**Work item**
Please say how many lines in the records below contain the word "down". Give only the number.

**Data records**
*** Block opens ***

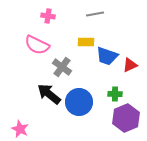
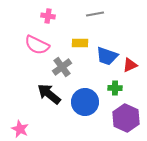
yellow rectangle: moved 6 px left, 1 px down
gray cross: rotated 18 degrees clockwise
green cross: moved 6 px up
blue circle: moved 6 px right
purple hexagon: rotated 12 degrees counterclockwise
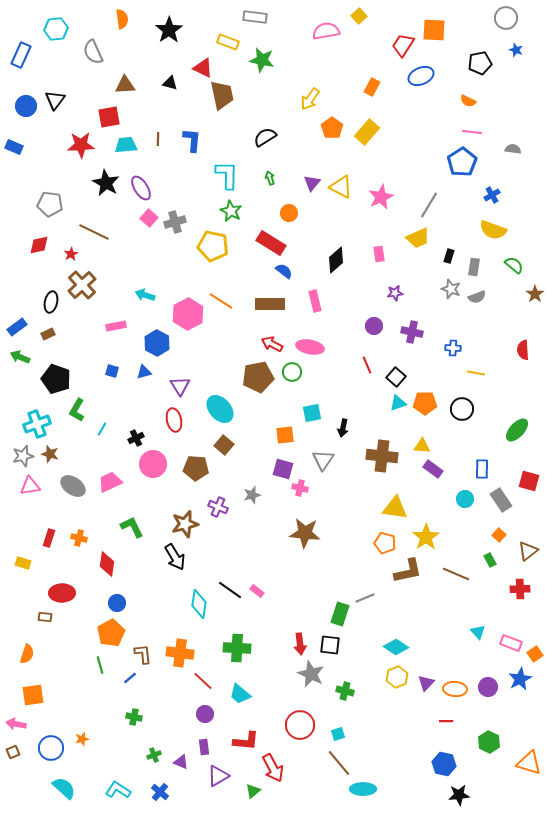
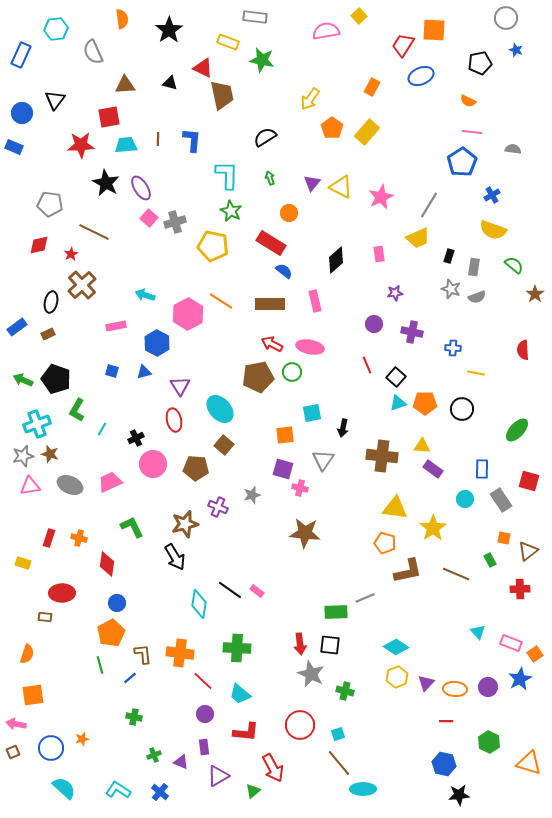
blue circle at (26, 106): moved 4 px left, 7 px down
purple circle at (374, 326): moved 2 px up
green arrow at (20, 357): moved 3 px right, 23 px down
gray ellipse at (73, 486): moved 3 px left, 1 px up; rotated 10 degrees counterclockwise
orange square at (499, 535): moved 5 px right, 3 px down; rotated 32 degrees counterclockwise
yellow star at (426, 537): moved 7 px right, 9 px up
green rectangle at (340, 614): moved 4 px left, 2 px up; rotated 70 degrees clockwise
red L-shape at (246, 741): moved 9 px up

*** Block closes ***

**Output**
4